### What the task asks
Output only the lines that run from the line holding "(529, 344) = (647, 365): orange" to the end of the entries, both ends included, and skip the pictures.

Top of Provided data

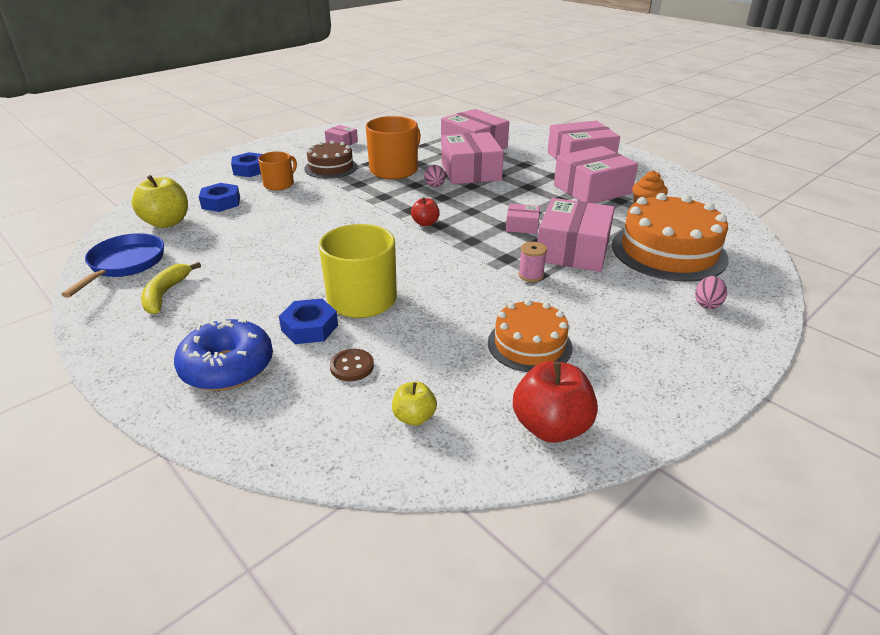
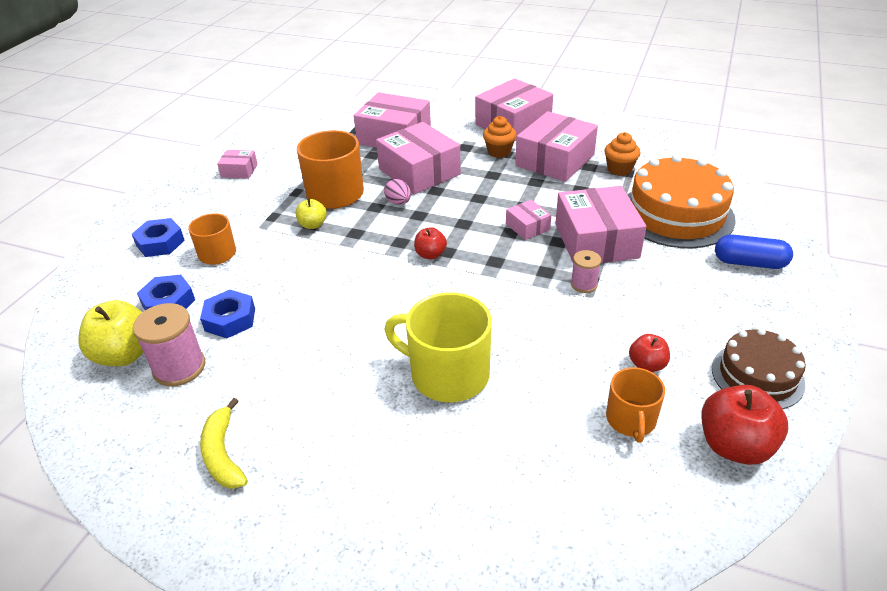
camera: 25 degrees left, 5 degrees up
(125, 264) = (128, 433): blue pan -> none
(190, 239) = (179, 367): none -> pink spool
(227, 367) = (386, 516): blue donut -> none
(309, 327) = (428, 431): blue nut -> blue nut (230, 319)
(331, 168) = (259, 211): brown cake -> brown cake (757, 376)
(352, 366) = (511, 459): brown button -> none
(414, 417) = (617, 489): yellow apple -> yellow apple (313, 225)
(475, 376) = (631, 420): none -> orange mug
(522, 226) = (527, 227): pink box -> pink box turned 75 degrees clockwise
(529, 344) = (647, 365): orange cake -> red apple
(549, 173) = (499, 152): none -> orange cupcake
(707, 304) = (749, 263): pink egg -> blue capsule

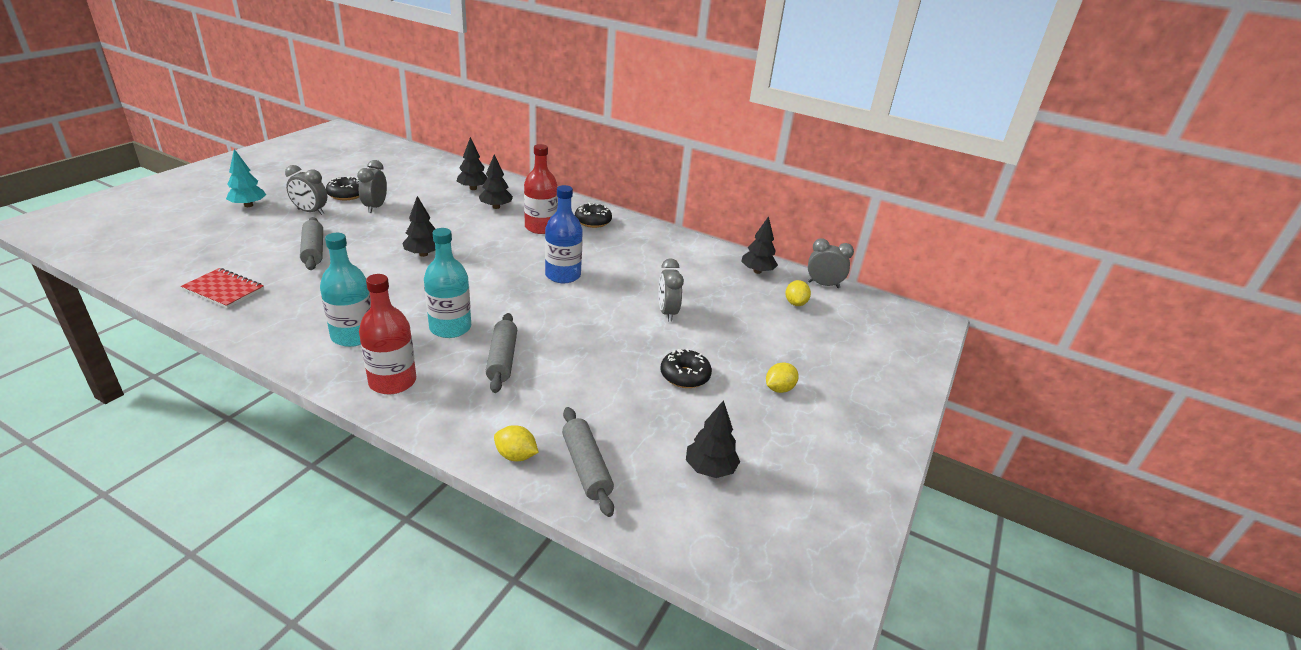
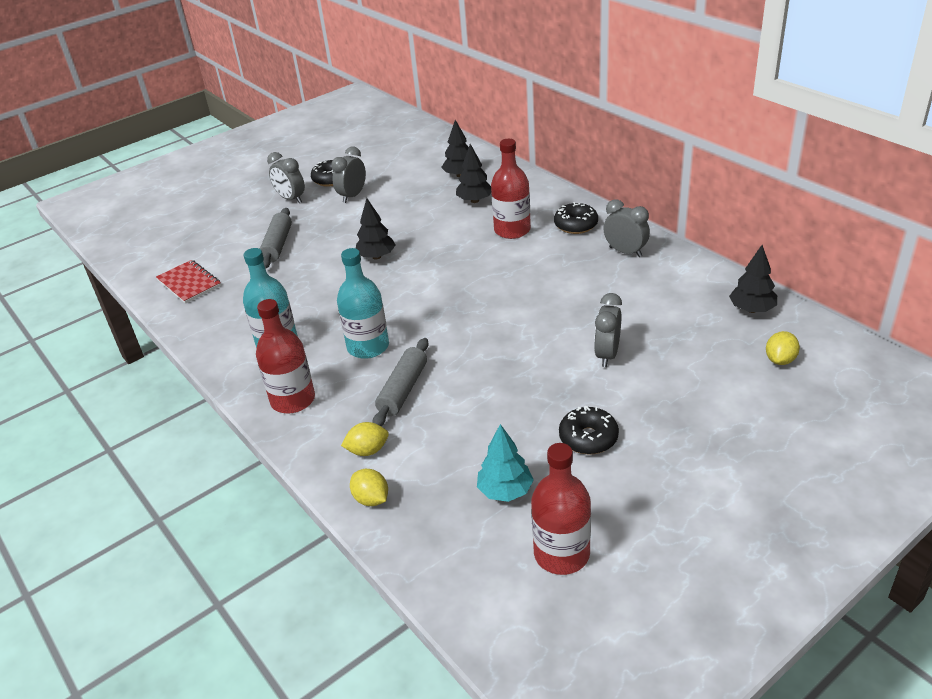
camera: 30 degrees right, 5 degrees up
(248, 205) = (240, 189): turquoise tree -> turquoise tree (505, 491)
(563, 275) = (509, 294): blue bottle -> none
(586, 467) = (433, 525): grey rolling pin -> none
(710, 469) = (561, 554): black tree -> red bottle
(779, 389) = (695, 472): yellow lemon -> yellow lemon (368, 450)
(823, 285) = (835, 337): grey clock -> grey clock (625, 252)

Bottom of Provided data

### Expected answer
(529, 344) = (647, 365): orange cake -> red apple
(549, 173) = (499, 152): none -> orange cupcake
(707, 304) = (749, 263): pink egg -> blue capsule

camera: 30 degrees right, 5 degrees up
(248, 205) = (240, 189): turquoise tree -> turquoise tree (505, 491)
(563, 275) = (509, 294): blue bottle -> none
(586, 467) = (433, 525): grey rolling pin -> none
(710, 469) = (561, 554): black tree -> red bottle
(779, 389) = (695, 472): yellow lemon -> yellow lemon (368, 450)
(823, 285) = (835, 337): grey clock -> grey clock (625, 252)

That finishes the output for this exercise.